(EXERCISE DETAILS): Lines that contain "down" are to be copied from the material, every one of them.

(INPUT):
[Start of Attachment]

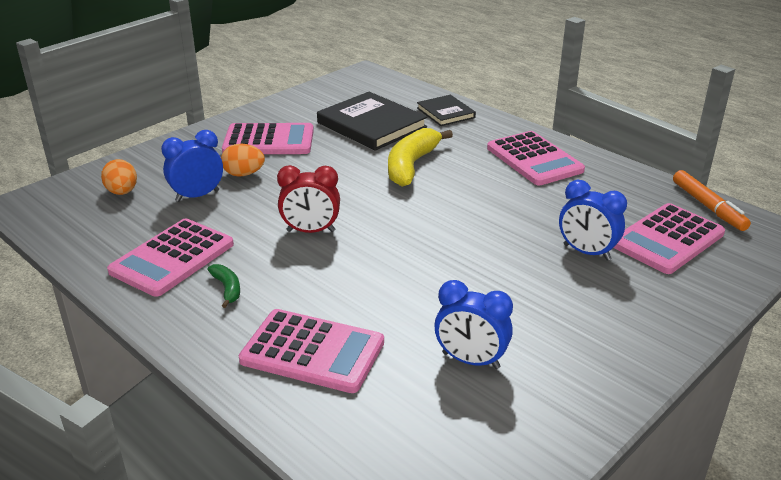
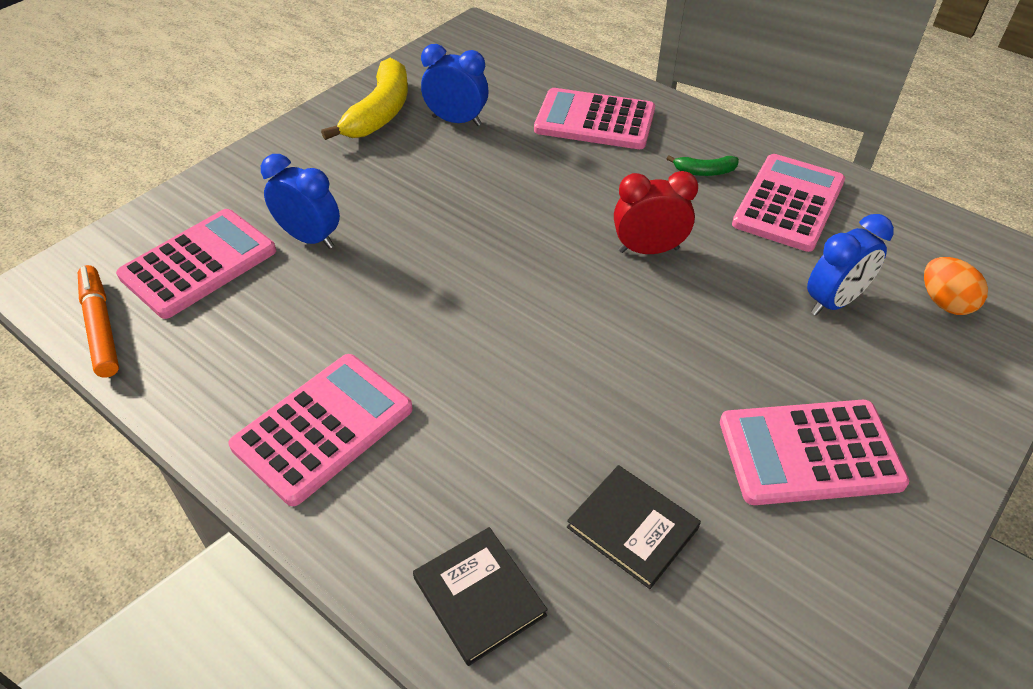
camera: 175 degrees right, 15 degrees up
(227, 289) = (704, 172): green banana -> green banana turned 60 degrees counterclockwise
(244, 174) = (797, 354): orange egg -> none
(371, 125) = (632, 527): black book -> black book, size x0.57
(411, 165) = (536, 395): yellow banana -> yellow banana (380, 112)
(534, 159) = (323, 427): pink calculator -> pink calculator turned 75 degrees clockwise

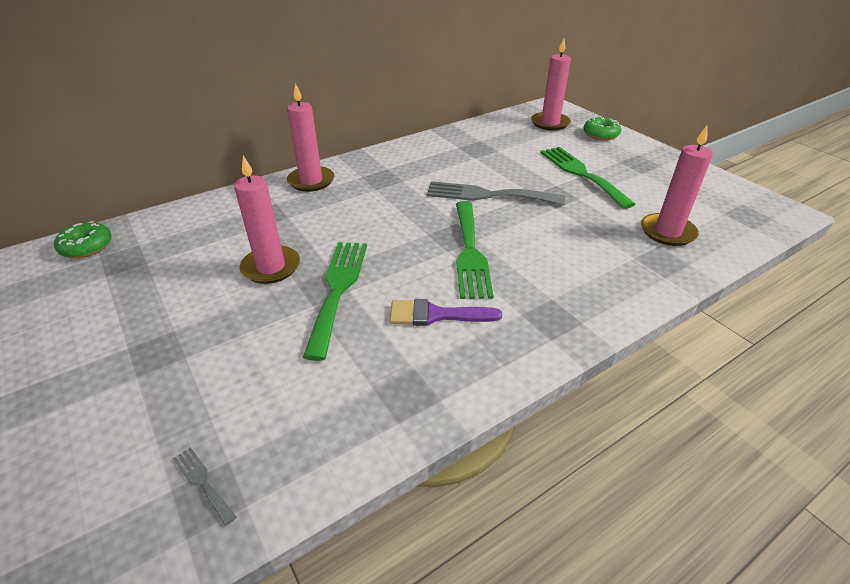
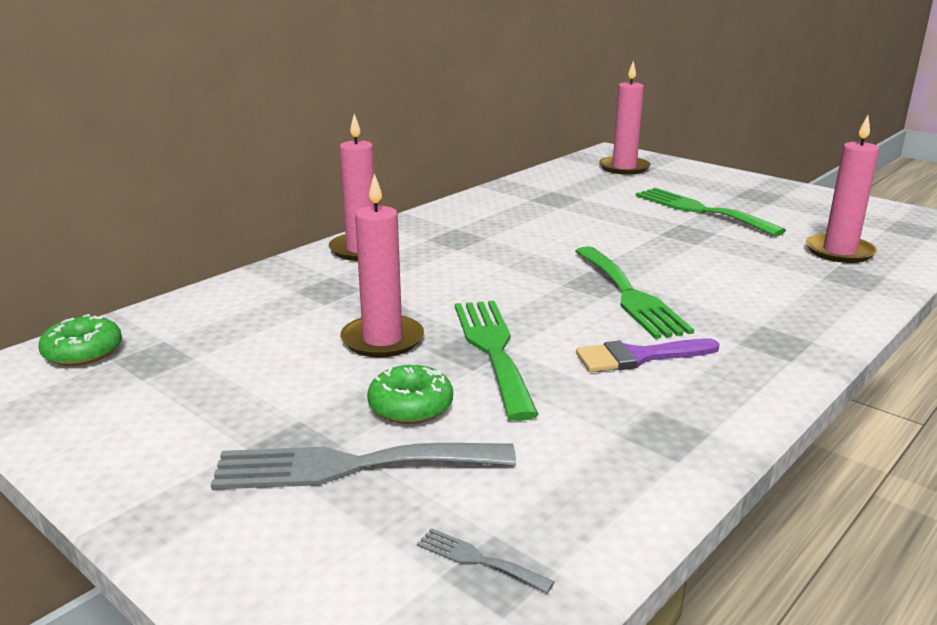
camera: 15 degrees left, 15 degrees down
(487, 195) = (605, 240): grey fork -> grey fork (350, 466)
(600, 134) = (692, 173): green donut -> green donut (410, 406)

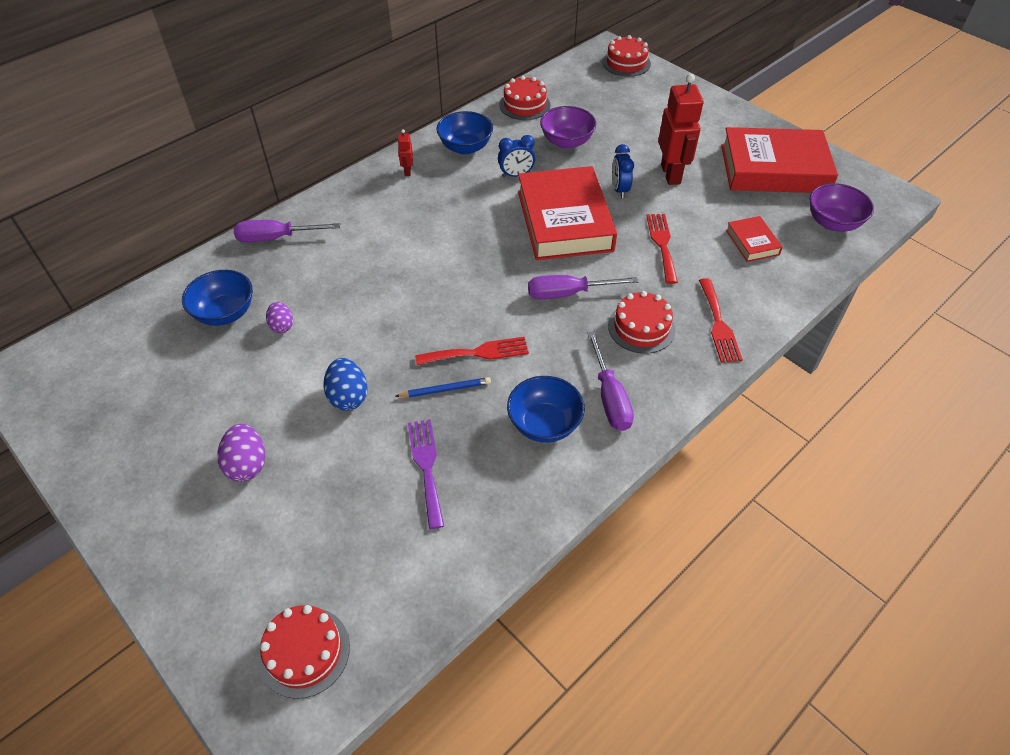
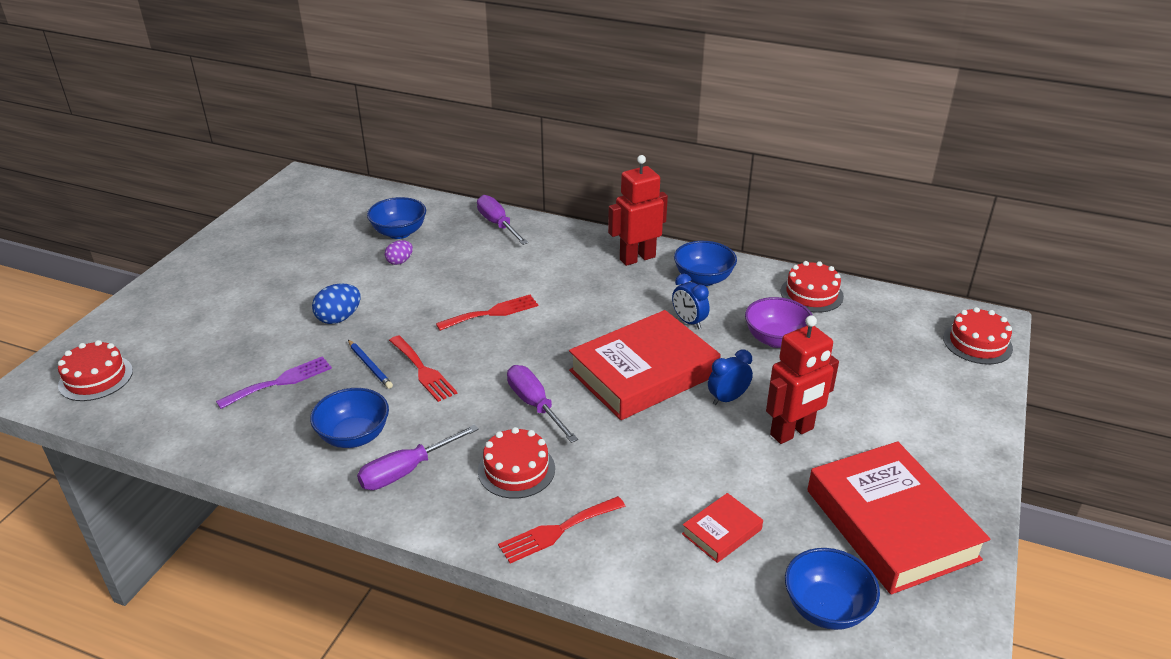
camera: 65 degrees right, 15 degrees down
(247, 464) = (253, 295): purple egg -> none
(407, 171) = (637, 258): red robot -> red robot, size x2.24
(662, 245) = (659, 455): red fork -> red fork (491, 313)
(833, 223) = (826, 608): purple bowl -> blue bowl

[End of Attachment]

(WRITTEN RESPONSE):
camera: 15 degrees left, 15 degrees down
camera: 65 degrees right, 15 degrees down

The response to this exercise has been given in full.